-- Coordinate-based object records --
"""

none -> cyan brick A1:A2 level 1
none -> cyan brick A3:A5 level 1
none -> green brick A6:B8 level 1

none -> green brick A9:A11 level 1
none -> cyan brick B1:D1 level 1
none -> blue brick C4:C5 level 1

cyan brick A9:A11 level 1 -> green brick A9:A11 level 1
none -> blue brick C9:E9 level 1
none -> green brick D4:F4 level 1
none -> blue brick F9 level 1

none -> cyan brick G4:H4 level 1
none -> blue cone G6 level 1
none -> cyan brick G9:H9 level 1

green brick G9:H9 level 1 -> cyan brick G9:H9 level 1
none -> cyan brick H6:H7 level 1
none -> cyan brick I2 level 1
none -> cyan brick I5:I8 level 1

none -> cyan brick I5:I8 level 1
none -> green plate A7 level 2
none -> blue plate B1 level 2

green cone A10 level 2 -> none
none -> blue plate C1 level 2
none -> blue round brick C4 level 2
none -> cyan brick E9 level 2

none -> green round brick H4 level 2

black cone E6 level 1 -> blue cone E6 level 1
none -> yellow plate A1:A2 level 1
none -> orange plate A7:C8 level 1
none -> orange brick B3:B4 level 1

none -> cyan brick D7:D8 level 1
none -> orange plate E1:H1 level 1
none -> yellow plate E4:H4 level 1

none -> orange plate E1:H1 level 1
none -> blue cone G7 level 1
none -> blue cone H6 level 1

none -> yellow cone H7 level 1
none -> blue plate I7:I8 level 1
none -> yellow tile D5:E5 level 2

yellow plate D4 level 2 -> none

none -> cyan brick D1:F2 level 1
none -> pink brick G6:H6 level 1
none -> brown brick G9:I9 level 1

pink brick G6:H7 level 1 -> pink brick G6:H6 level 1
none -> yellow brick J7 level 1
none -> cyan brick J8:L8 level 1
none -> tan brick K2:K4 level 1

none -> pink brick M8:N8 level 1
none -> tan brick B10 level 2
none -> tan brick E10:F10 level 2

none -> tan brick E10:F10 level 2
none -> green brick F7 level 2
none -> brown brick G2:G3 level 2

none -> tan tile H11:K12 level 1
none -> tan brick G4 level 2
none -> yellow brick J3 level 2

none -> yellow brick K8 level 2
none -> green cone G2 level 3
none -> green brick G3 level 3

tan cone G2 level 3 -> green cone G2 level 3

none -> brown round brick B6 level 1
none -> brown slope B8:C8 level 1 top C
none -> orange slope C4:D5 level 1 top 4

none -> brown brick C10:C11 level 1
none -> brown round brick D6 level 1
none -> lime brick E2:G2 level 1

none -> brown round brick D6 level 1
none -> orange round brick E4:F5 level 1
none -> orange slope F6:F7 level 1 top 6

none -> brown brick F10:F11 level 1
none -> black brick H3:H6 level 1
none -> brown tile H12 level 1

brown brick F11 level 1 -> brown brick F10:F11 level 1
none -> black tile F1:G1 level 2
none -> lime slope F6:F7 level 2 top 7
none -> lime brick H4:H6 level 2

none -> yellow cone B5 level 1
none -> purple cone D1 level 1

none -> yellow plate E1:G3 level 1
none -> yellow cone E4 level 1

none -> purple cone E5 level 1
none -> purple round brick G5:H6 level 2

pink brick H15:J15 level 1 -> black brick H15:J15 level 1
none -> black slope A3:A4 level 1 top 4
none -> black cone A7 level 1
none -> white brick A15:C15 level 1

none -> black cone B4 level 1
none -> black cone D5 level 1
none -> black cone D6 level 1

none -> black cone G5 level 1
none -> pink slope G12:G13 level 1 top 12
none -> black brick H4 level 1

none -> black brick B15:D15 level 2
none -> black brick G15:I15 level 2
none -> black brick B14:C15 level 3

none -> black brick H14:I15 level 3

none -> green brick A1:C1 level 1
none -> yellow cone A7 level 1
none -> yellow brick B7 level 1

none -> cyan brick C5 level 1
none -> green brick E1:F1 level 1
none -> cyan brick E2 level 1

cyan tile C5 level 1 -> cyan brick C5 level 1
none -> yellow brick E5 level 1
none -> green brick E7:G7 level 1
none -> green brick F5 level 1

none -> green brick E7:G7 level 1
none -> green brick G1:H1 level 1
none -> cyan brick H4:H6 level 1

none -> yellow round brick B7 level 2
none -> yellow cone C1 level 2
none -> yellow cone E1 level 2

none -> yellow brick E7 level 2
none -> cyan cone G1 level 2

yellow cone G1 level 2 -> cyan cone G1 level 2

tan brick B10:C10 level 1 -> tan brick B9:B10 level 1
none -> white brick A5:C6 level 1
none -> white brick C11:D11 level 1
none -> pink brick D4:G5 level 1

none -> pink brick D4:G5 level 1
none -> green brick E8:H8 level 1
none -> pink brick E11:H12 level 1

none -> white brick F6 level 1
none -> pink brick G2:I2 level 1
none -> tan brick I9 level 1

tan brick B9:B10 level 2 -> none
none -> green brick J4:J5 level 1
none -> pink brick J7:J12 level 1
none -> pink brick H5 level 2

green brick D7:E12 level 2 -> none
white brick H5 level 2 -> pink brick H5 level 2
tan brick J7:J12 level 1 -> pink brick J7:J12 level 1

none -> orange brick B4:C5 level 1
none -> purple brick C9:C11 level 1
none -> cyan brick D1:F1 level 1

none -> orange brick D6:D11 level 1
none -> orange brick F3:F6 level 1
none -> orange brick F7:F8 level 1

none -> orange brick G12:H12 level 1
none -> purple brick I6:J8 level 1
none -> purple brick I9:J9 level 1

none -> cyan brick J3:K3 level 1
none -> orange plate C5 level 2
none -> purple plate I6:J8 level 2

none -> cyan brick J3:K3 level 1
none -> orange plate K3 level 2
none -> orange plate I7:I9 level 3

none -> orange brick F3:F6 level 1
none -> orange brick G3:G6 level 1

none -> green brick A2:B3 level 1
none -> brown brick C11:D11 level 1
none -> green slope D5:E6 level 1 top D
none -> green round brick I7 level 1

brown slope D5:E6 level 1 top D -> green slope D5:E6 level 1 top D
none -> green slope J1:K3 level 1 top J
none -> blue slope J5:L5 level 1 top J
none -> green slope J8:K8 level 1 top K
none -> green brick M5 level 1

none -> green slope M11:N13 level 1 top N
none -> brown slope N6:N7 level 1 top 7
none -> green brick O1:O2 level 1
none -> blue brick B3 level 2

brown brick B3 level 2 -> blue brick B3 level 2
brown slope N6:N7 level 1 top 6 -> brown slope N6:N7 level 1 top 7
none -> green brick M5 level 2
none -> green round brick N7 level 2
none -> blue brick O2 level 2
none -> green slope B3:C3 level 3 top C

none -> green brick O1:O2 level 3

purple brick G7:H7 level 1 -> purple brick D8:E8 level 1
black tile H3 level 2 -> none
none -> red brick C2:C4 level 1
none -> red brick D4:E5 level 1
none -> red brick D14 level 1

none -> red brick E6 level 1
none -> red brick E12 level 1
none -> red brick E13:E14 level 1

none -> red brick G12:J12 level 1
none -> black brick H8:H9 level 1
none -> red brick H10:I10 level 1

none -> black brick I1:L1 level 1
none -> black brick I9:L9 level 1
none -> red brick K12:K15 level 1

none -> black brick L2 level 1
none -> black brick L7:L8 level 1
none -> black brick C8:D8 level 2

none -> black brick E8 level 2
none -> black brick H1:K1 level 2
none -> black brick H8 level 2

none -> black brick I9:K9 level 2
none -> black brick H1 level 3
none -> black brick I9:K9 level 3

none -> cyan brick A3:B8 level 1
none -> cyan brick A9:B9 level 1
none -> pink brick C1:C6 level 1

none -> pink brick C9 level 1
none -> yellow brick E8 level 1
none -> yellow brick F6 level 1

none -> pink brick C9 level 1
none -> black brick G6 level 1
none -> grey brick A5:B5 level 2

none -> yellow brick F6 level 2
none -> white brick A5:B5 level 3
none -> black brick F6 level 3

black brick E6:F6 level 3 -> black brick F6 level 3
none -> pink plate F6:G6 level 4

"""

-- Aim of the exercise --
Search the records for the word "tile". Copy each line where it appears.

-- Solution for this task --
none -> yellow tile D5:E5 level 2
none -> tan tile H11:K12 level 1
none -> brown tile H12 level 1
none -> black tile F1:G1 level 2
cyan tile C5 level 1 -> cyan brick C5 level 1
black tile H3 level 2 -> none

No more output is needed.